* [INFORMATION PROVIDED]:
....................
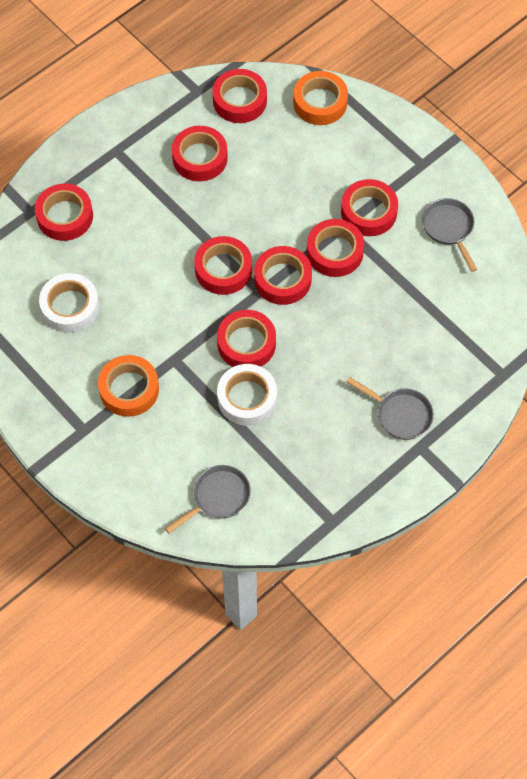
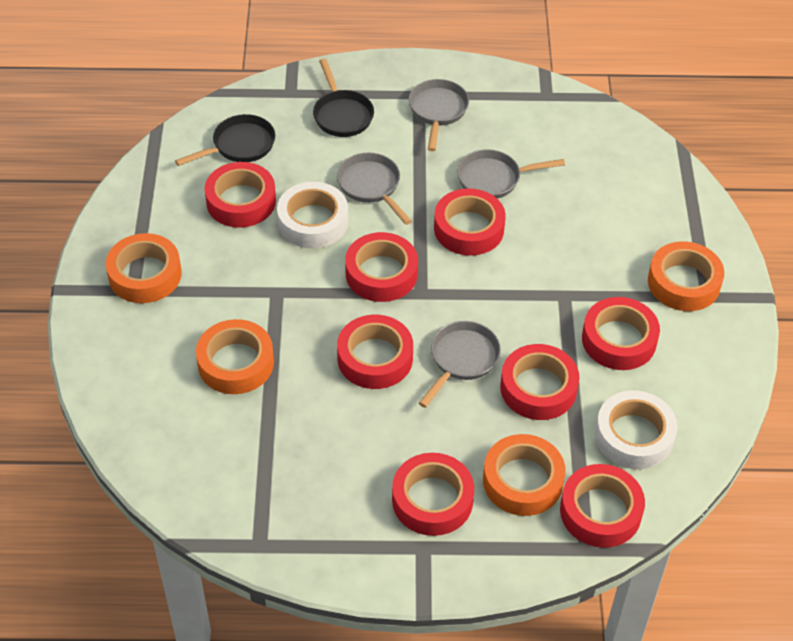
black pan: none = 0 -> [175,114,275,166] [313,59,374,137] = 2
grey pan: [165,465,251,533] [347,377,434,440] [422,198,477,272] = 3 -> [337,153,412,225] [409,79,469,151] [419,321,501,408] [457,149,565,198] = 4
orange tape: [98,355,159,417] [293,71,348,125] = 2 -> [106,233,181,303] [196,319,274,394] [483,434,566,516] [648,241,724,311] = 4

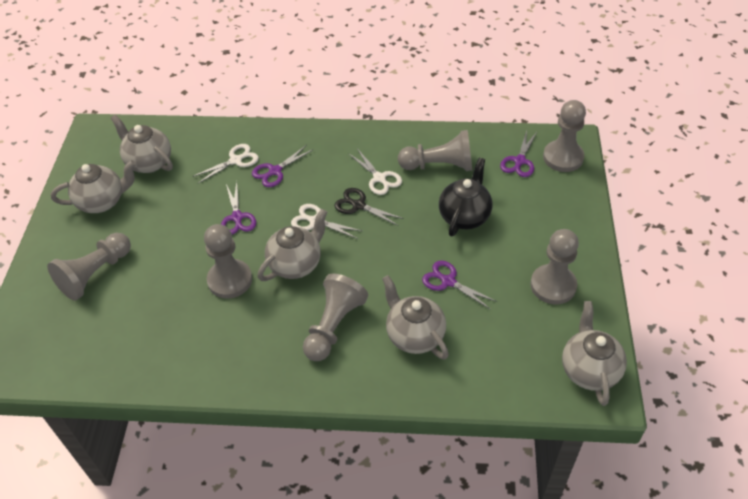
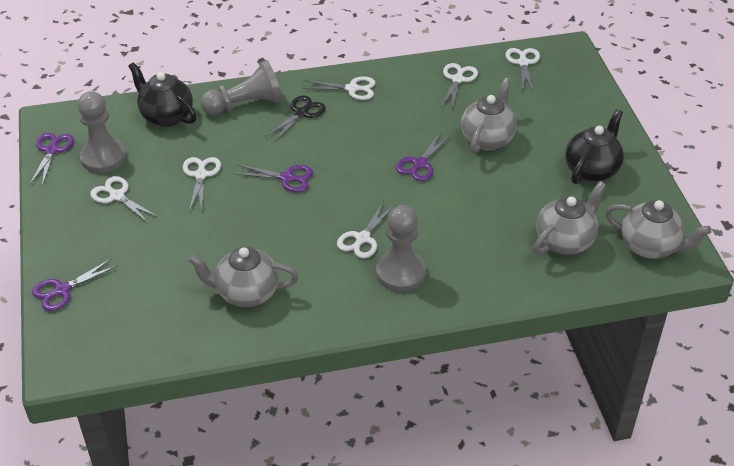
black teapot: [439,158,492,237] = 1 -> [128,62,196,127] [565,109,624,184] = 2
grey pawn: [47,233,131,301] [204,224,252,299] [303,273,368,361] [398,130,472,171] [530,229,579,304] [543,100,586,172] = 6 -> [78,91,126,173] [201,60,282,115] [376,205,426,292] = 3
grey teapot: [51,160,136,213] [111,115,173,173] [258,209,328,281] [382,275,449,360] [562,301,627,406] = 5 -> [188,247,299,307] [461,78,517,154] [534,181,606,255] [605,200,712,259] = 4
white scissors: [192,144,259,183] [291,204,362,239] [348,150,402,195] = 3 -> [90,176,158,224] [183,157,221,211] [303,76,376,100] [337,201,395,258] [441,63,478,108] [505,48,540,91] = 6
....................
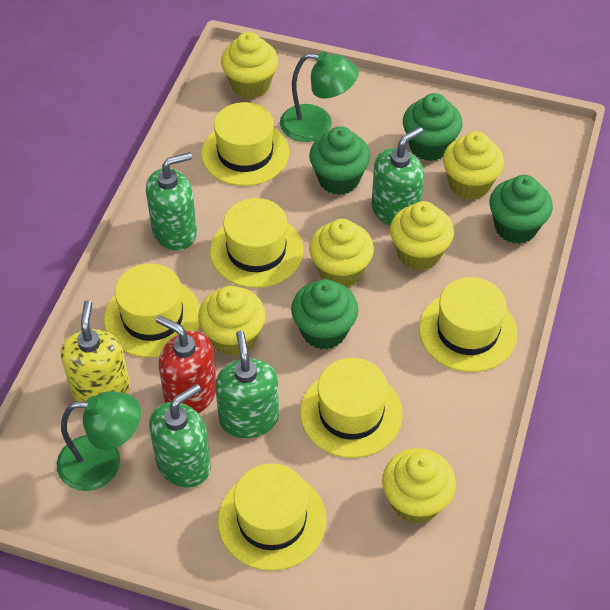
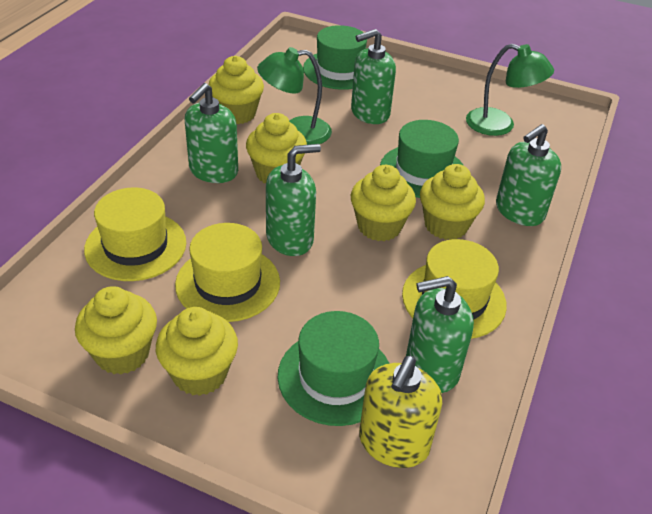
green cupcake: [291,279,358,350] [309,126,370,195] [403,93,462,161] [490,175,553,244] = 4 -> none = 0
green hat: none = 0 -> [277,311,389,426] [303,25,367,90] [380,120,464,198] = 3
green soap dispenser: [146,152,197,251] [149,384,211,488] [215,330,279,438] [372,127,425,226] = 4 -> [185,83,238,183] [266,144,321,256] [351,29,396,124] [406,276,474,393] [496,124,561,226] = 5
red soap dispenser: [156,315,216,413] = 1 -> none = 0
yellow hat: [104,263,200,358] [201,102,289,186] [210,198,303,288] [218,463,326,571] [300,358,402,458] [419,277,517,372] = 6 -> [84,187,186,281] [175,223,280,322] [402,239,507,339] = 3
....................
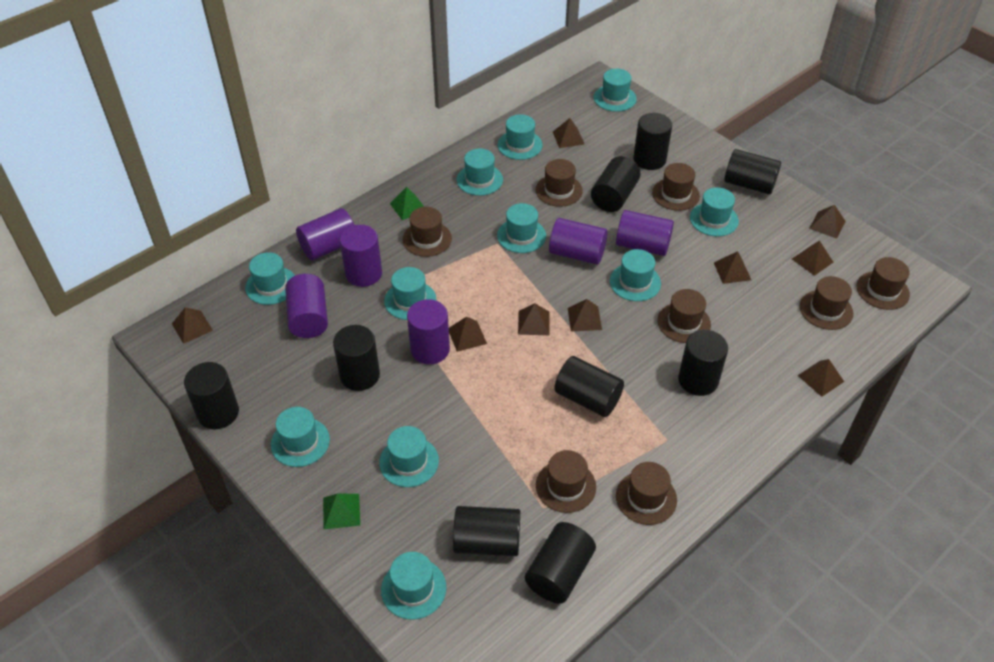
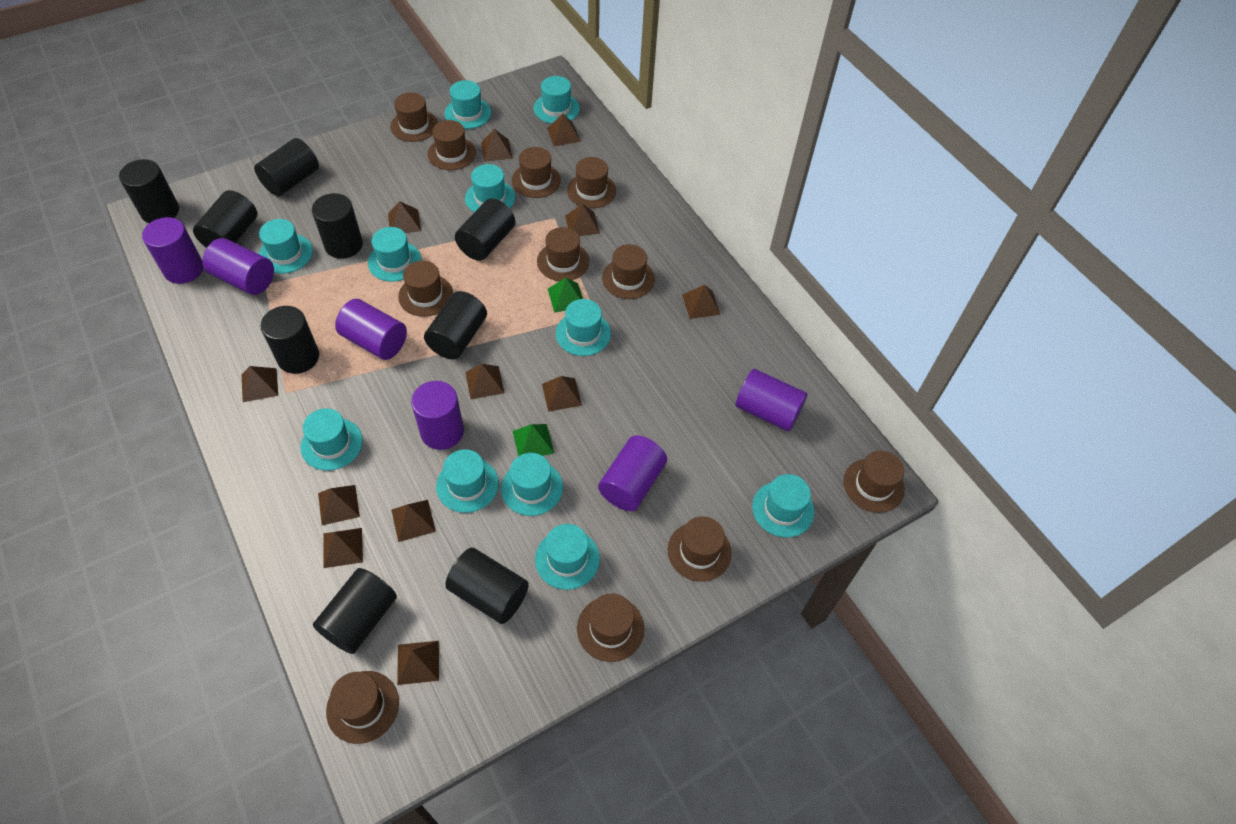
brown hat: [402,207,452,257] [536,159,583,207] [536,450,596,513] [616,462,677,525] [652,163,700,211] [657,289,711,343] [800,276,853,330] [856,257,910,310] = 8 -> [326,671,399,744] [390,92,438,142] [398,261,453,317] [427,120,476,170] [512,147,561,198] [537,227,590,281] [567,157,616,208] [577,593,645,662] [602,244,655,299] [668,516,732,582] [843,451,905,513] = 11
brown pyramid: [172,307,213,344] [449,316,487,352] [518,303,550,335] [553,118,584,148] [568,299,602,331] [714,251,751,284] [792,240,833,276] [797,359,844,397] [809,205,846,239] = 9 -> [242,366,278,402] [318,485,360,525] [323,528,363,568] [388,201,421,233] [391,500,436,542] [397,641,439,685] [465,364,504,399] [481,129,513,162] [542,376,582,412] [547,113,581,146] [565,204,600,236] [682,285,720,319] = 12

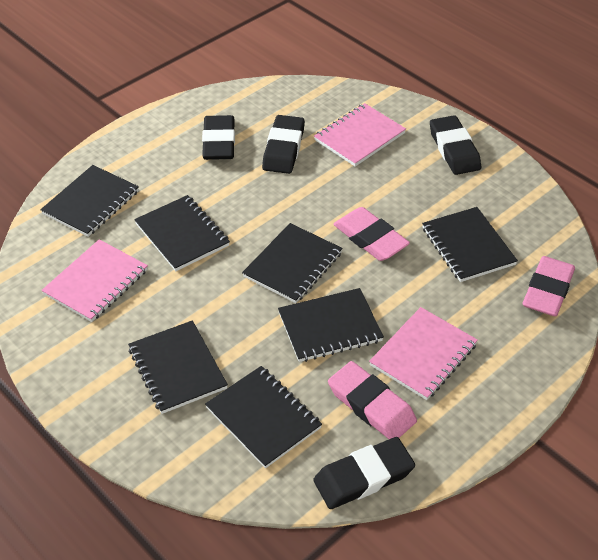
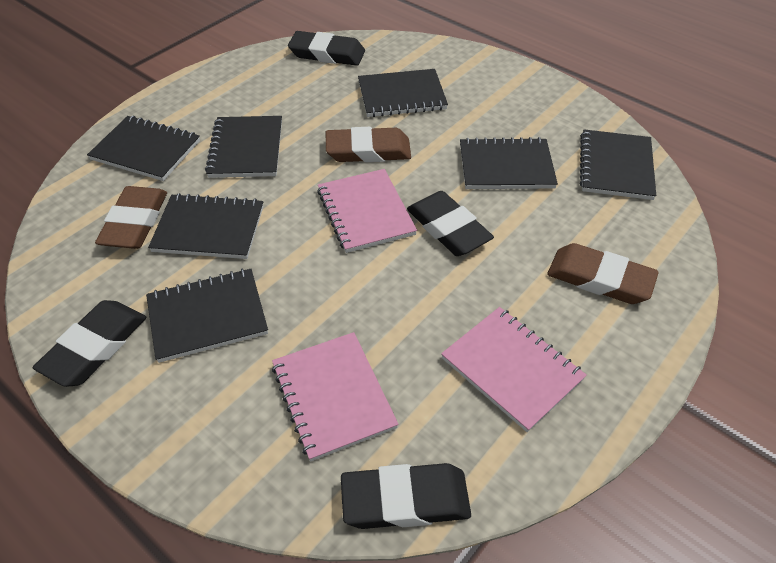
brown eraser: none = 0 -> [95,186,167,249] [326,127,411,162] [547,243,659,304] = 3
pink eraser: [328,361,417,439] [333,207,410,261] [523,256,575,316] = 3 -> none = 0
....................
* [WHAT YOU WILL DO]: Find where the line with "orange tape: [98,355,159,417]" sits in the material above and where the line with "white scissors: [192,144,259,183]" sits. Set down exactly the lines from the first to the second, both included and nothing else, without pictures.

* [EXERCISE SOLUTION]:
orange tape: [98,355,159,417] [293,71,348,125] = 2 -> [106,233,181,303] [196,319,274,394] [483,434,566,516] [648,241,724,311] = 4

black teapot: [439,158,492,237] = 1 -> [128,62,196,127] [565,109,624,184] = 2
grey pawn: [47,233,131,301] [204,224,252,299] [303,273,368,361] [398,130,472,171] [530,229,579,304] [543,100,586,172] = 6 -> [78,91,126,173] [201,60,282,115] [376,205,426,292] = 3
grey teapot: [51,160,136,213] [111,115,173,173] [258,209,328,281] [382,275,449,360] [562,301,627,406] = 5 -> [188,247,299,307] [461,78,517,154] [534,181,606,255] [605,200,712,259] = 4
white scissors: [192,144,259,183] [291,204,362,239] [348,150,402,195] = 3 -> [90,176,158,224] [183,157,221,211] [303,76,376,100] [337,201,395,258] [441,63,478,108] [505,48,540,91] = 6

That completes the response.